■ **HOW TO COMPLETE THIS TASK**: Copy only this range: the line with "(470, 62) = (513, 333): none -> brown truck" through the final line of the material, inclusive at both ends.

EXTRACTED RECORDS section start

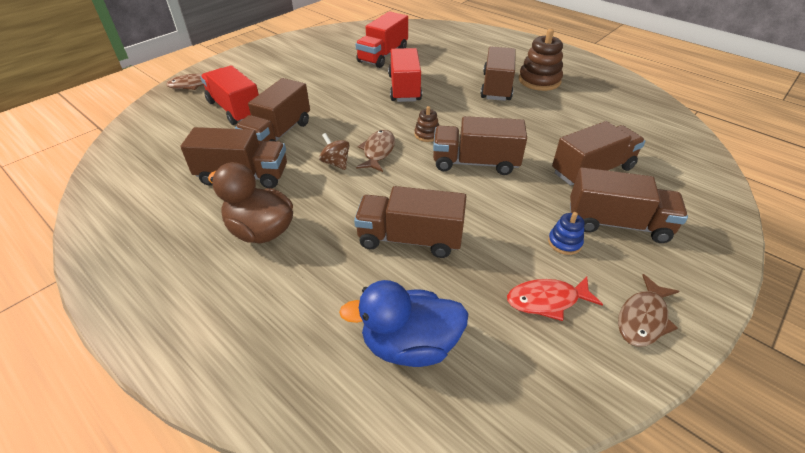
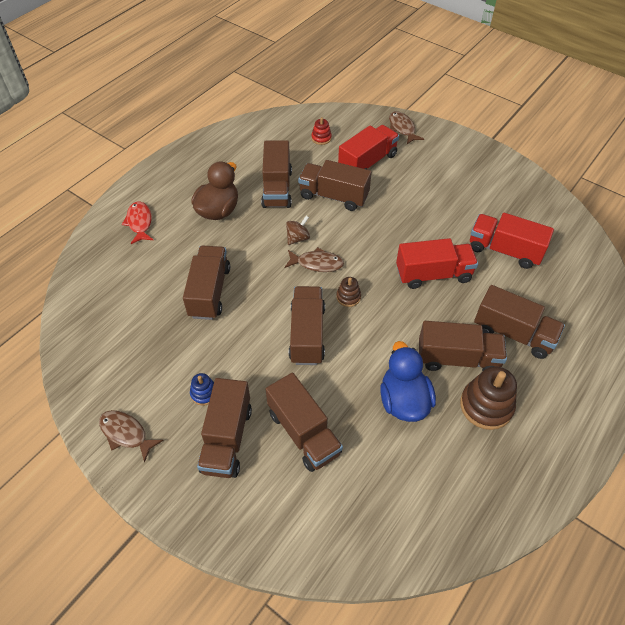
camera: 85 degrees right, 10 degrees up
(171, 137) = (321, 138): none -> red stacking toy
(410, 345) = (120, 297): blue duck -> blue duck (403, 400)
(470, 62) = (513, 333): none -> brown truck
(547, 300) = (147, 374): red fish -> red fish (139, 222)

EXTRACTED RECORDS section end

■ **FINISHED EXERCISE**:
(470, 62) = (513, 333): none -> brown truck
(547, 300) = (147, 374): red fish -> red fish (139, 222)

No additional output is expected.